-- Opening Marker --

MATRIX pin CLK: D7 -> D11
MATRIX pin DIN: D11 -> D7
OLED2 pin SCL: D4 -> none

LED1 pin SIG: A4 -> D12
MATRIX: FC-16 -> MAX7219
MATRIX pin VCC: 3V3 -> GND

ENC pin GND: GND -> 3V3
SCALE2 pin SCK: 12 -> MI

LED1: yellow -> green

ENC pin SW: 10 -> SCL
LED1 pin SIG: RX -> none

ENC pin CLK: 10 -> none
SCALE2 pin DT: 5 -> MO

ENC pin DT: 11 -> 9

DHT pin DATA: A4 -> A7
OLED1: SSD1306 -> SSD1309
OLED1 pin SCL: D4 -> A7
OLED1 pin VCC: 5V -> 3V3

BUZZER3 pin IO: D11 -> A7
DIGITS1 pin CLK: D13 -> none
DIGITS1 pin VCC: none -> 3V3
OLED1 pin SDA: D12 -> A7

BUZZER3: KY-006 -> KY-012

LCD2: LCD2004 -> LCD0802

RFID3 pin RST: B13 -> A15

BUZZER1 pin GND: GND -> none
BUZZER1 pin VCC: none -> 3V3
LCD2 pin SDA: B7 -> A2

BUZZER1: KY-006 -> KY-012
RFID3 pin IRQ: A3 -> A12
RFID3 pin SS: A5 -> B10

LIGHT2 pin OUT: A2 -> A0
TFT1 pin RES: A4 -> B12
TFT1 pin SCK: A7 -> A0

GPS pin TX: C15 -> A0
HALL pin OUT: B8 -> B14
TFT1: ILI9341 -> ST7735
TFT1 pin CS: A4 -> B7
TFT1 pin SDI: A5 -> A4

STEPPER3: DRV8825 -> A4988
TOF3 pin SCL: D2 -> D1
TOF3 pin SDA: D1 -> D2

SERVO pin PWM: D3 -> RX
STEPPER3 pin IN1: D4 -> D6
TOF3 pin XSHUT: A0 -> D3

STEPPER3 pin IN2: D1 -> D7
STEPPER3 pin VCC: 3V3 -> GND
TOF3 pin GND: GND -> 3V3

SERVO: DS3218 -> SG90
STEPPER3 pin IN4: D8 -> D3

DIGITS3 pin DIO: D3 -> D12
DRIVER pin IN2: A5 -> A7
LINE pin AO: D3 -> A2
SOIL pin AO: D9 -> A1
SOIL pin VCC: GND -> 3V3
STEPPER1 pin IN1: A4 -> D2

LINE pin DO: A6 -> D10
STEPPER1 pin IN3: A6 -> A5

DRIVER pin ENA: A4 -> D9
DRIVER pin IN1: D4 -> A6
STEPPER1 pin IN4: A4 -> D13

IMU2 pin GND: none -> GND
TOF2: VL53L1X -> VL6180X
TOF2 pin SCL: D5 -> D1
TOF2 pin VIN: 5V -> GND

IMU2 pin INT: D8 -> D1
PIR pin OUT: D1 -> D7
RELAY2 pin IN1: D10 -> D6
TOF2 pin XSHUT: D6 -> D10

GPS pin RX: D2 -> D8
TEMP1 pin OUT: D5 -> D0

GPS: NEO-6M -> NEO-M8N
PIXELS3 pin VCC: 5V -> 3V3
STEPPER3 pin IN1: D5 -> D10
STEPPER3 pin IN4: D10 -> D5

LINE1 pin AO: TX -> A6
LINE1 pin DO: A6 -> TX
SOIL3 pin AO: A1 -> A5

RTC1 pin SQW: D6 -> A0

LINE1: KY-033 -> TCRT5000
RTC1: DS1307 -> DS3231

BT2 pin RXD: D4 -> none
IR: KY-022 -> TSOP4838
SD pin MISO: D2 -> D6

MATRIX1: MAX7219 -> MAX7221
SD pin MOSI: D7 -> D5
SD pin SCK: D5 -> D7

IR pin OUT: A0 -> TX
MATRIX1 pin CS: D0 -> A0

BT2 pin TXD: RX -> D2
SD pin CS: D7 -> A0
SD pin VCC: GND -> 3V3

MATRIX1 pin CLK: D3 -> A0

-- Closing Marker --

* **WHAT IS NEEDED**: An exact copy of every entry is what's needed, so retype them all.

* **TASK RESULT**:
MATRIX pin CLK: D7 -> D11
MATRIX pin DIN: D11 -> D7
OLED2 pin SCL: D4 -> none

LED1 pin SIG: A4 -> D12
MATRIX: FC-16 -> MAX7219
MATRIX pin VCC: 3V3 -> GND

ENC pin GND: GND -> 3V3
SCALE2 pin SCK: 12 -> MI

LED1: yellow -> green

ENC pin SW: 10 -> SCL
LED1 pin SIG: RX -> none

ENC pin CLK: 10 -> none
SCALE2 pin DT: 5 -> MO

ENC pin DT: 11 -> 9

DHT pin DATA: A4 -> A7
OLED1: SSD1306 -> SSD1309
OLED1 pin SCL: D4 -> A7
OLED1 pin VCC: 5V -> 3V3

BUZZER3 pin IO: D11 -> A7
DIGITS1 pin CLK: D13 -> none
DIGITS1 pin VCC: none -> 3V3
OLED1 pin SDA: D12 -> A7

BUZZER3: KY-006 -> KY-012

LCD2: LCD2004 -> LCD0802

RFID3 pin RST: B13 -> A15

BUZZER1 pin GND: GND -> none
BUZZER1 pin VCC: none -> 3V3
LCD2 pin SDA: B7 -> A2

BUZZER1: KY-006 -> KY-012
RFID3 pin IRQ: A3 -> A12
RFID3 pin SS: A5 -> B10

LIGHT2 pin OUT: A2 -> A0
TFT1 pin RES: A4 -> B12
TFT1 pin SCK: A7 -> A0

GPS pin TX: C15 -> A0
HALL pin OUT: B8 -> B14
TFT1: ILI9341 -> ST7735
TFT1 pin CS: A4 -> B7
TFT1 pin SDI: A5 -> A4

STEPPER3: DRV8825 -> A4988
TOF3 pin SCL: D2 -> D1
TOF3 pin SDA: D1 -> D2

SERVO pin PWM: D3 -> RX
STEPPER3 pin IN1: D4 -> D6
TOF3 pin XSHUT: A0 -> D3

STEPPER3 pin IN2: D1 -> D7
STEPPER3 pin VCC: 3V3 -> GND
TOF3 pin GND: GND -> 3V3

SERVO: DS3218 -> SG90
STEPPER3 pin IN4: D8 -> D3

DIGITS3 pin DIO: D3 -> D12
DRIVER pin IN2: A5 -> A7
LINE pin AO: D3 -> A2
SOIL pin AO: D9 -> A1
SOIL pin VCC: GND -> 3V3
STEPPER1 pin IN1: A4 -> D2

LINE pin DO: A6 -> D10
STEPPER1 pin IN3: A6 -> A5

DRIVER pin ENA: A4 -> D9
DRIVER pin IN1: D4 -> A6
STEPPER1 pin IN4: A4 -> D13

IMU2 pin GND: none -> GND
TOF2: VL53L1X -> VL6180X
TOF2 pin SCL: D5 -> D1
TOF2 pin VIN: 5V -> GND

IMU2 pin INT: D8 -> D1
PIR pin OUT: D1 -> D7
RELAY2 pin IN1: D10 -> D6
TOF2 pin XSHUT: D6 -> D10

GPS pin RX: D2 -> D8
TEMP1 pin OUT: D5 -> D0

GPS: NEO-6M -> NEO-M8N
PIXELS3 pin VCC: 5V -> 3V3
STEPPER3 pin IN1: D5 -> D10
STEPPER3 pin IN4: D10 -> D5

LINE1 pin AO: TX -> A6
LINE1 pin DO: A6 -> TX
SOIL3 pin AO: A1 -> A5

RTC1 pin SQW: D6 -> A0

LINE1: KY-033 -> TCRT5000
RTC1: DS1307 -> DS3231

BT2 pin RXD: D4 -> none
IR: KY-022 -> TSOP4838
SD pin MISO: D2 -> D6

MATRIX1: MAX7219 -> MAX7221
SD pin MOSI: D7 -> D5
SD pin SCK: D5 -> D7

IR pin OUT: A0 -> TX
MATRIX1 pin CS: D0 -> A0

BT2 pin TXD: RX -> D2
SD pin CS: D7 -> A0
SD pin VCC: GND -> 3V3

MATRIX1 pin CLK: D3 -> A0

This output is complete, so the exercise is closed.